## Your assignment
If a line in the entries below includes "spool", pick it out and copy it.

[Dataset entries]
_ _ _

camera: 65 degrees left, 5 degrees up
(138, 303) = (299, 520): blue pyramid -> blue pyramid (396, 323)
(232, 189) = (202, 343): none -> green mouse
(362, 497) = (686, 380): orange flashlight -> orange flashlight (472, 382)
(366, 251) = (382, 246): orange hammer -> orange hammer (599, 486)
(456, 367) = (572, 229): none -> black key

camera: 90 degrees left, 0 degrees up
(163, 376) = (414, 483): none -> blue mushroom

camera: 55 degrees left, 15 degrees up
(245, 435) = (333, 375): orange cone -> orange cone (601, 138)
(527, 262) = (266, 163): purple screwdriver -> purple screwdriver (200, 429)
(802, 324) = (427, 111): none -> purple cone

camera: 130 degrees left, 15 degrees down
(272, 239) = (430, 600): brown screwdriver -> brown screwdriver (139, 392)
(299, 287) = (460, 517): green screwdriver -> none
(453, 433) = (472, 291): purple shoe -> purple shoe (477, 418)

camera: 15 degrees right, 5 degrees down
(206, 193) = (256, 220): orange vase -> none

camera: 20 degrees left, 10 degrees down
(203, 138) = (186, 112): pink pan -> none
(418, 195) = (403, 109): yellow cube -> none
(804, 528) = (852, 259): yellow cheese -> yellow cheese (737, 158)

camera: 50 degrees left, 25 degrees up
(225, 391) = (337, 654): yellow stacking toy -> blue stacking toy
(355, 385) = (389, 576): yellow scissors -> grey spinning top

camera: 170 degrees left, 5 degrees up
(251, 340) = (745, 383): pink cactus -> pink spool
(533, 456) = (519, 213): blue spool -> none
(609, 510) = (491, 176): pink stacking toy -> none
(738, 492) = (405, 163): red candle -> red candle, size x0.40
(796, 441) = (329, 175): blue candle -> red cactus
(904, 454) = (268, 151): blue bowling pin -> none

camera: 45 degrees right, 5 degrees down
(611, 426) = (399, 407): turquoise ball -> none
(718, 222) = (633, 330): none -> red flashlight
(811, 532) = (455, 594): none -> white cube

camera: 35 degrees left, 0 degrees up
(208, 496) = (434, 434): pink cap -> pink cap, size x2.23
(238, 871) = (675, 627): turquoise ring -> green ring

_ _ _

## Output for this exercise
(251, 340) = (745, 383): pink cactus -> pink spool
(533, 456) = (519, 213): blue spool -> none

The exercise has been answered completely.